Exercise details
Of the material below, only the lines from the line containing "gray pentagon: moved 1 px right" down to the line containing "green line: rotated" belong in the answer, written out exactly.

Provided data

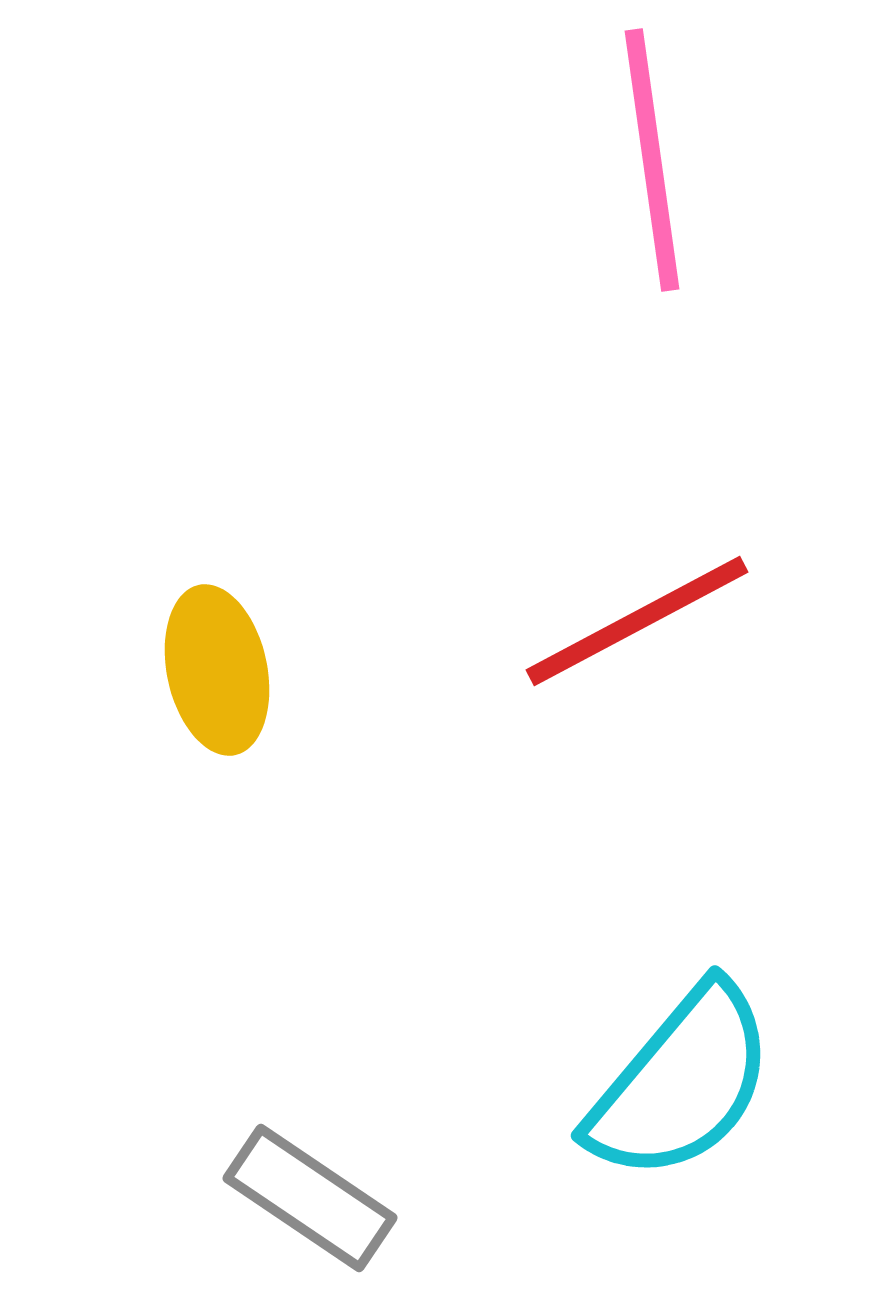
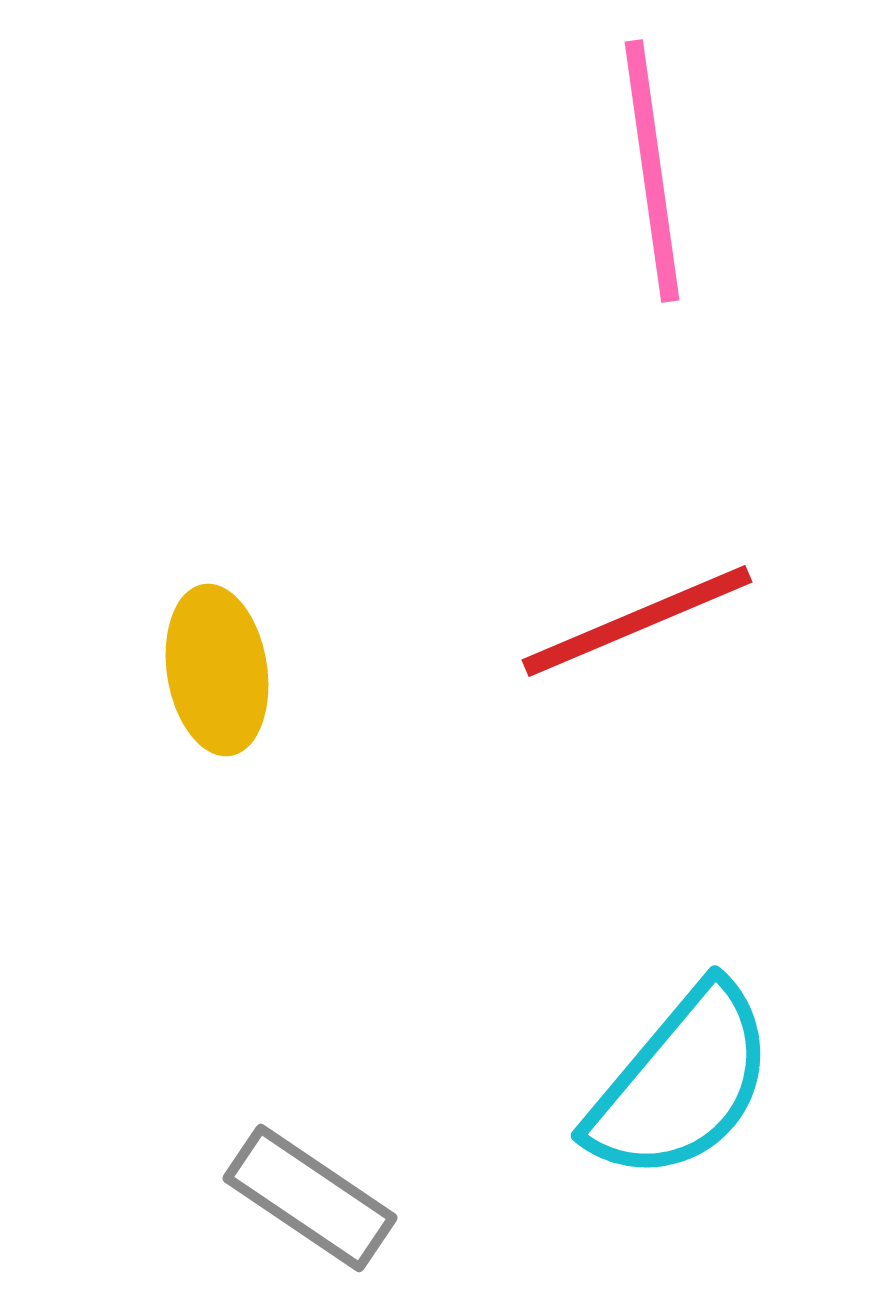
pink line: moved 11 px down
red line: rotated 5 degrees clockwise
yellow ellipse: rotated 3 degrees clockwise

* * *

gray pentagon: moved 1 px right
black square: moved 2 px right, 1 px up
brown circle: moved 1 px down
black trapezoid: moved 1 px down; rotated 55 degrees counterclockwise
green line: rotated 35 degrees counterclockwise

---

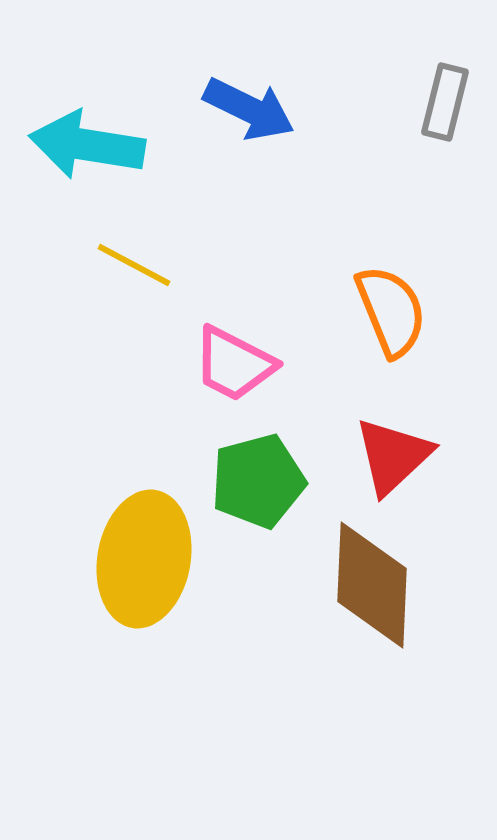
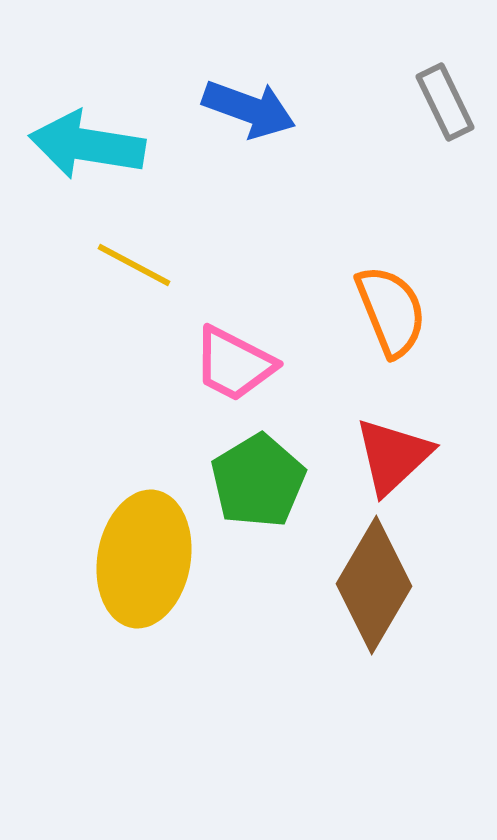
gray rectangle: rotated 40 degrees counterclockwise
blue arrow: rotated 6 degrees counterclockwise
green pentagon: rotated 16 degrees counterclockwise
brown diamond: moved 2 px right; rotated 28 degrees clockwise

Answer space
gray pentagon: moved 1 px right
black square: moved 2 px right, 1 px up
brown circle: moved 1 px down
black trapezoid: moved 1 px down; rotated 55 degrees counterclockwise
green line: rotated 35 degrees counterclockwise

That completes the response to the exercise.